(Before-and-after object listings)
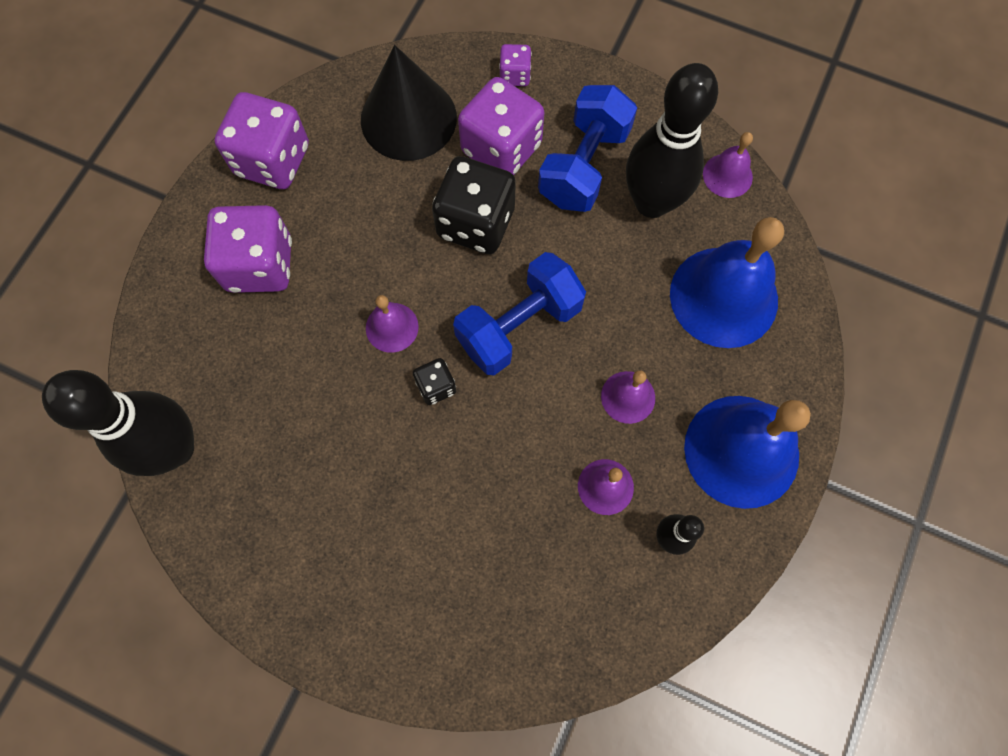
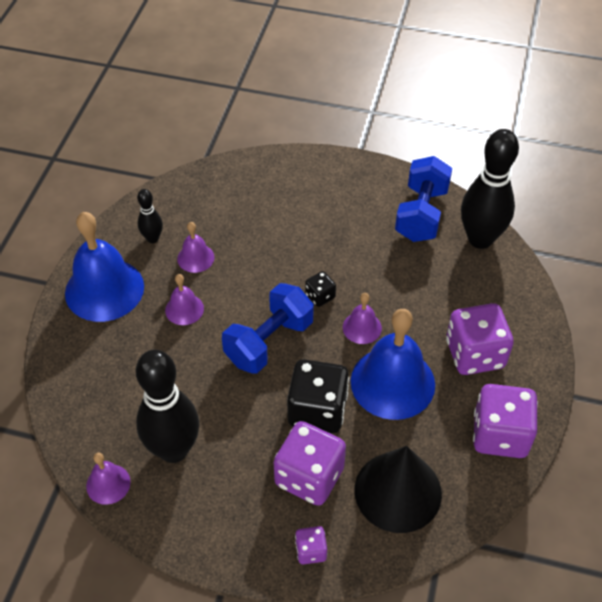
camera: 170 degrees right, 20 degrees down
blue dumbbell [538,85,637,212] -> blue dumbbell moved to [395,156,452,242]
blue bell [670,217,784,348] -> blue bell moved to [351,309,435,420]

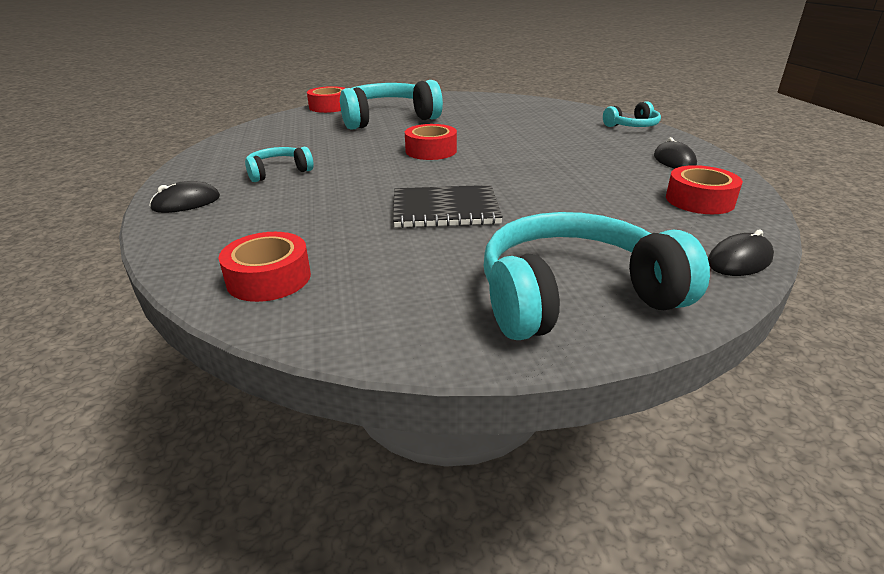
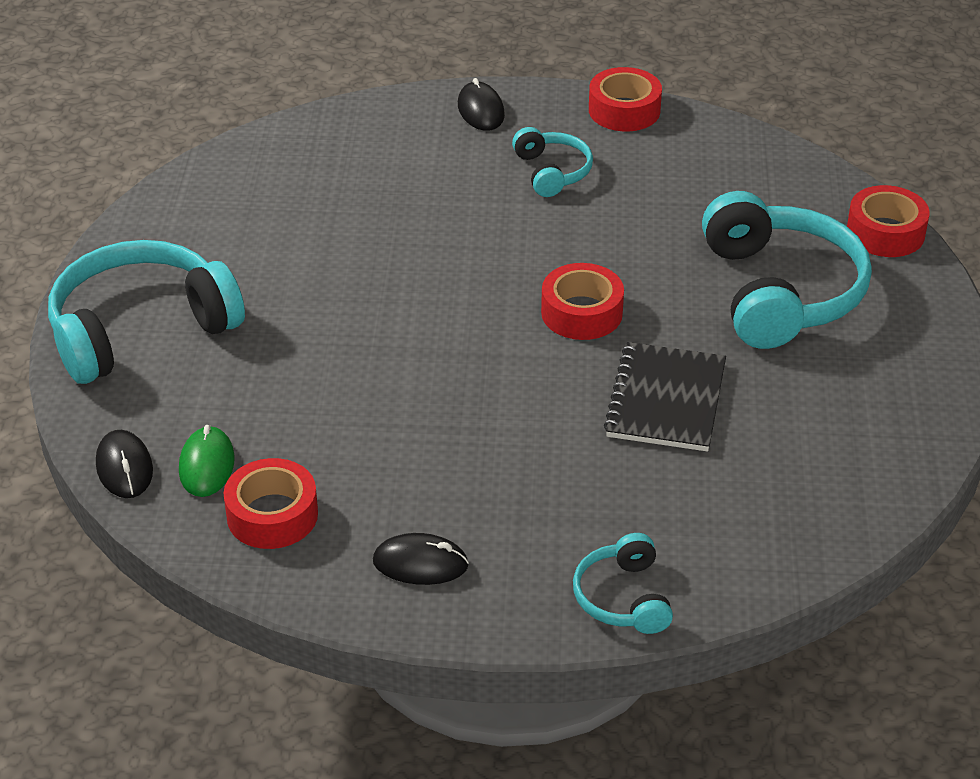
camera: 105 degrees right, 10 degrees up
red tape [219,232,311,302] -> red tape moved to [589,67,662,131]
black notebook [393,185,503,228] -> black notebook moved to [604,342,726,452]
turquoise headphones [484,212,710,340] -> turquoise headphones turned 120 degrees counterclockwise [48,240,245,384]
none -> green mouse [179,425,235,497]

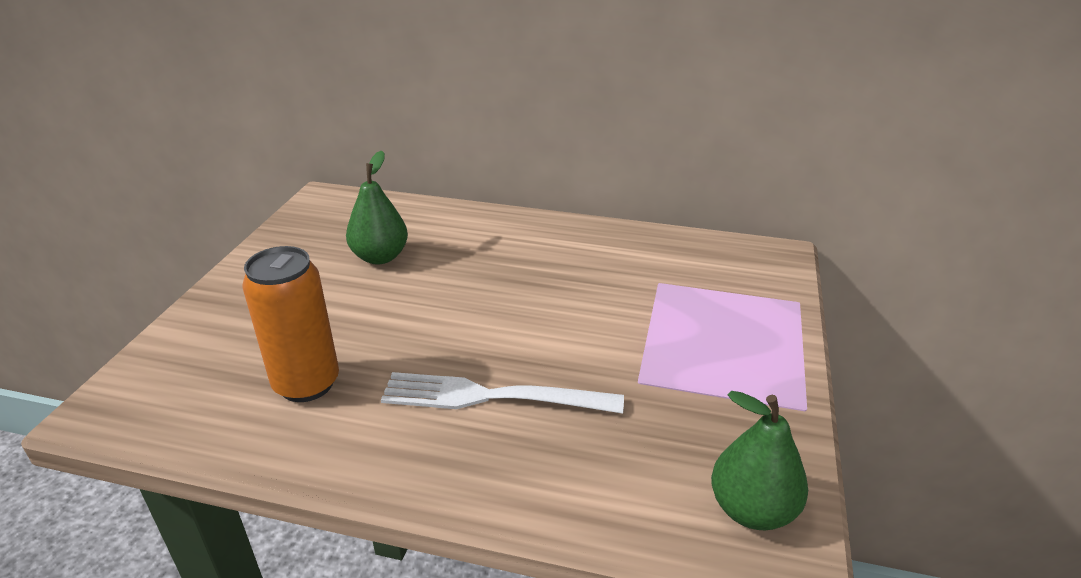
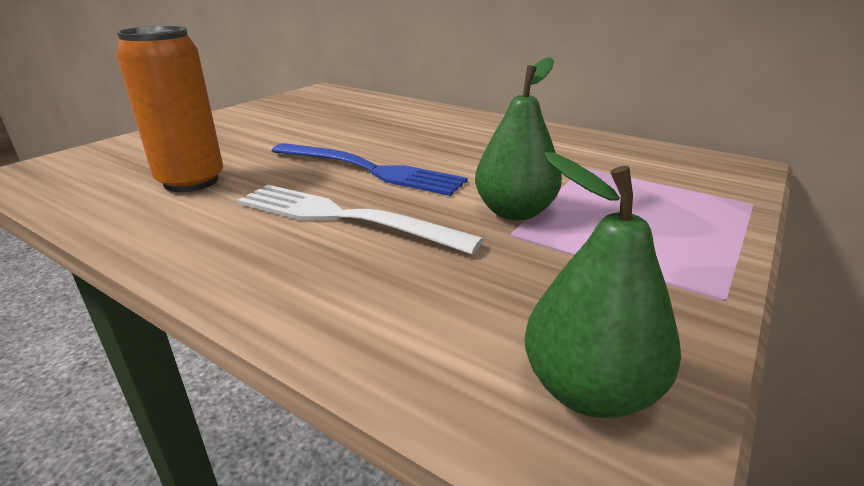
camera: 20 degrees right, 5 degrees down
green pear [346,151,408,264] -> green pear moved to [475,57,562,221]
none -> blue fork [272,143,467,196]

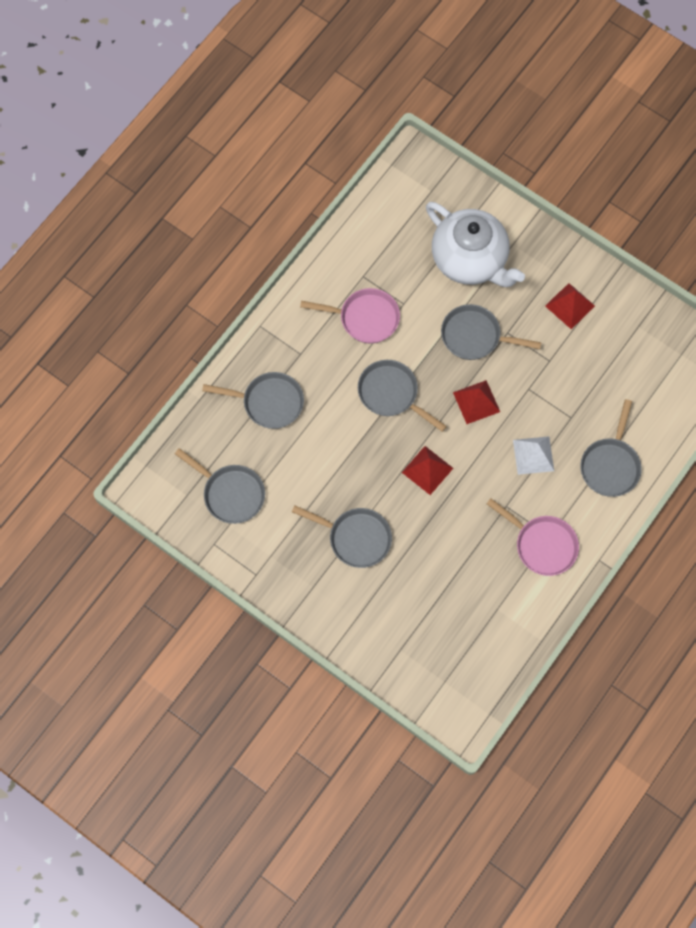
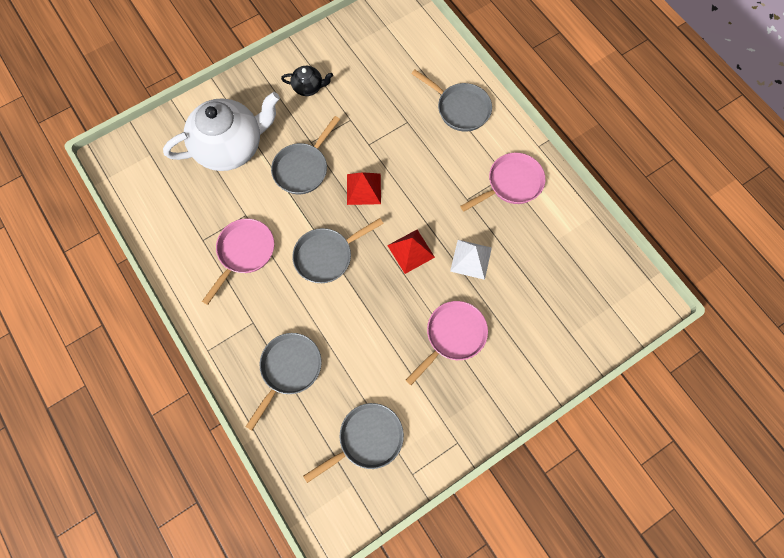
camera: 70 degrees left, 0 degrees up
grey pan [292,506,392,568] -> pink pan [406,301,488,385]
white pyramid [513,436,554,475] -> white pyramid moved to [450,240,492,280]
red pyramid [545,283,595,329] -> black teapot [281,66,333,96]

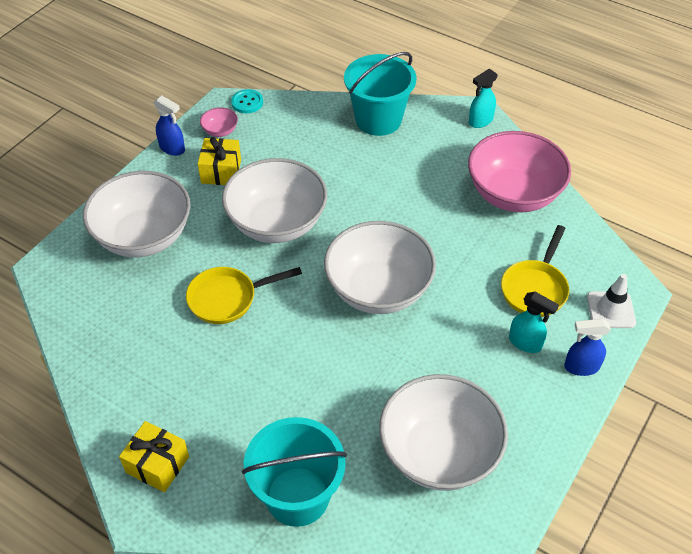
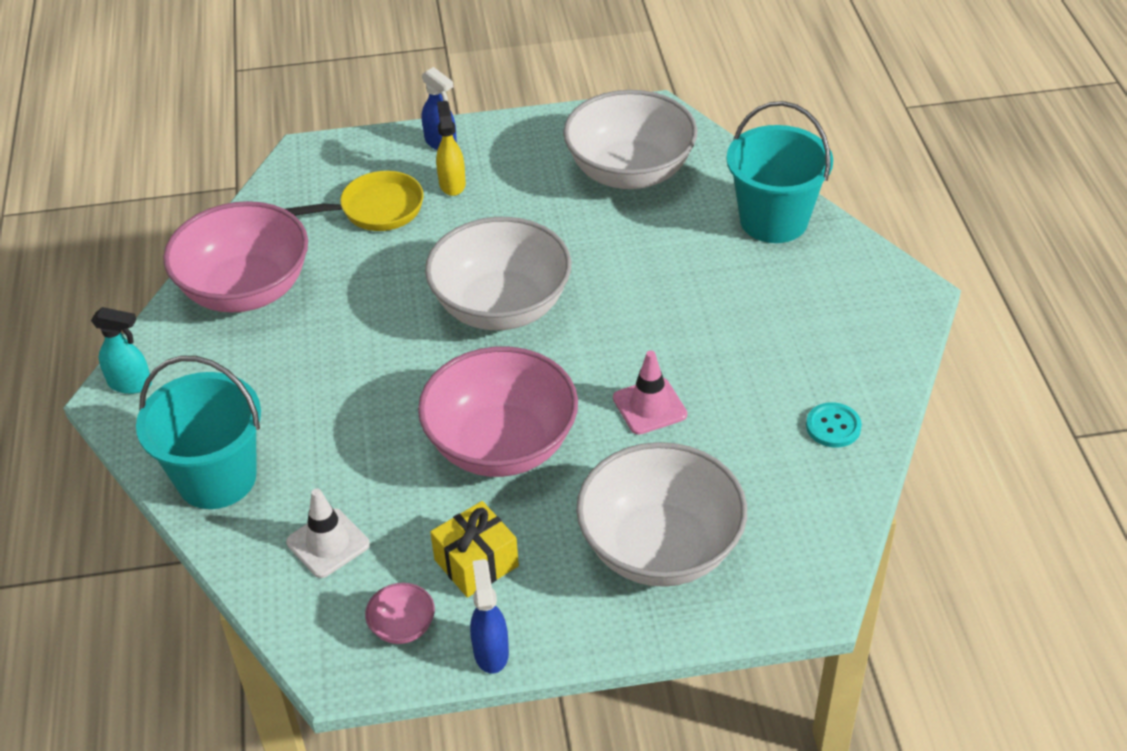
camera: 130 degrees left, 5 degrees down
yellow gift [119,421,189,492] -> none
yellow pan [186,267,302,324] -> pink traffic cone [613,351,687,435]
white bowl [222,158,327,243] -> pink bowl [418,346,578,477]
turquoise button [231,89,263,113] -> turquoise button moved to [806,402,862,447]
turquoise spray bottle [509,292,559,353] -> yellow spray bottle [436,101,466,196]
white traffic cone [587,274,636,328] -> white traffic cone moved to [286,488,370,578]

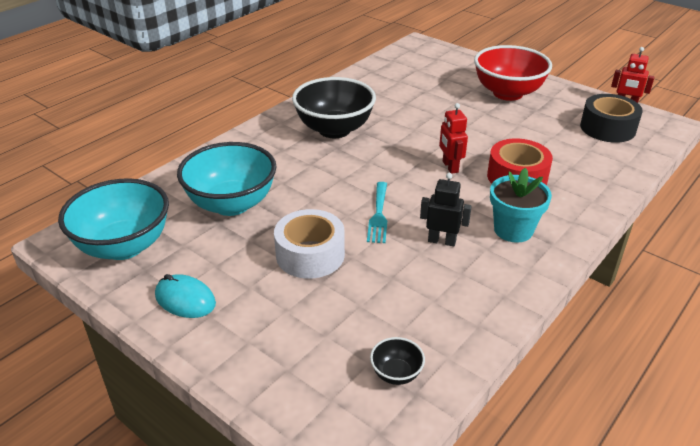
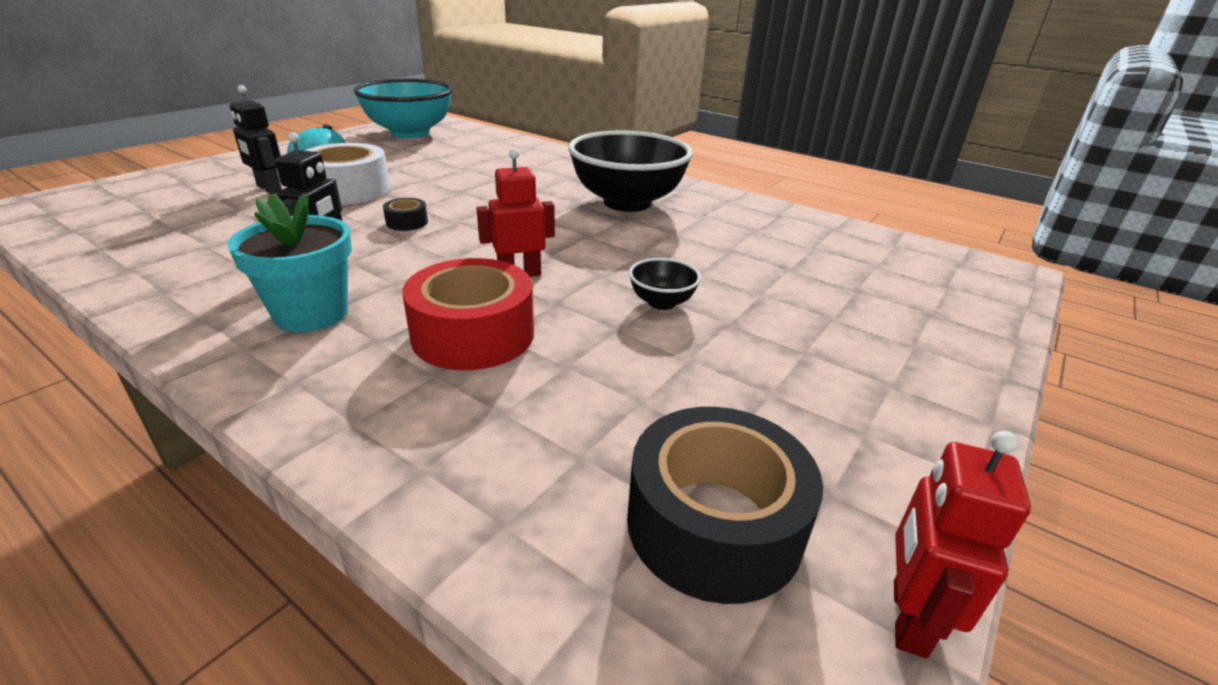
camera: 85 degrees right, 5 degrees down
turquoise bowl [177,142,276,216] -> none
turquoise fork [367,182,387,243] -> black tape [383,198,428,231]
black bowl [370,337,425,385] -> black bowl moved to [629,258,701,310]
red bowl [474,45,552,101] -> none
none -> black robot [229,85,282,194]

▶ **Problem description**:
Write out each entry exactly; any pictures stay out of the copy.

▶ **Written solution**:
camera: 170 degrees right, 20 degrees down
blue dumbbell [538,85,637,212] -> blue dumbbell moved to [395,156,452,242]
blue bell [670,217,784,348] -> blue bell moved to [351,309,435,420]

camera: 105 degrees right, 10 degrees up
red tape [219,232,311,302] -> red tape moved to [589,67,662,131]
black notebook [393,185,503,228] -> black notebook moved to [604,342,726,452]
turquoise headphones [484,212,710,340] -> turquoise headphones turned 120 degrees counterclockwise [48,240,245,384]
none -> green mouse [179,425,235,497]

camera: 20 degrees right, 5 degrees down
green pear [346,151,408,264] -> green pear moved to [475,57,562,221]
none -> blue fork [272,143,467,196]

camera: 70 degrees left, 0 degrees up
grey pan [292,506,392,568] -> pink pan [406,301,488,385]
white pyramid [513,436,554,475] -> white pyramid moved to [450,240,492,280]
red pyramid [545,283,595,329] -> black teapot [281,66,333,96]

camera: 130 degrees left, 5 degrees down
yellow gift [119,421,189,492] -> none
yellow pan [186,267,302,324] -> pink traffic cone [613,351,687,435]
white bowl [222,158,327,243] -> pink bowl [418,346,578,477]
turquoise button [231,89,263,113] -> turquoise button moved to [806,402,862,447]
turquoise spray bottle [509,292,559,353] -> yellow spray bottle [436,101,466,196]
white traffic cone [587,274,636,328] -> white traffic cone moved to [286,488,370,578]

camera: 85 degrees right, 5 degrees down
turquoise bowl [177,142,276,216] -> none
turquoise fork [367,182,387,243] -> black tape [383,198,428,231]
black bowl [370,337,425,385] -> black bowl moved to [629,258,701,310]
red bowl [474,45,552,101] -> none
none -> black robot [229,85,282,194]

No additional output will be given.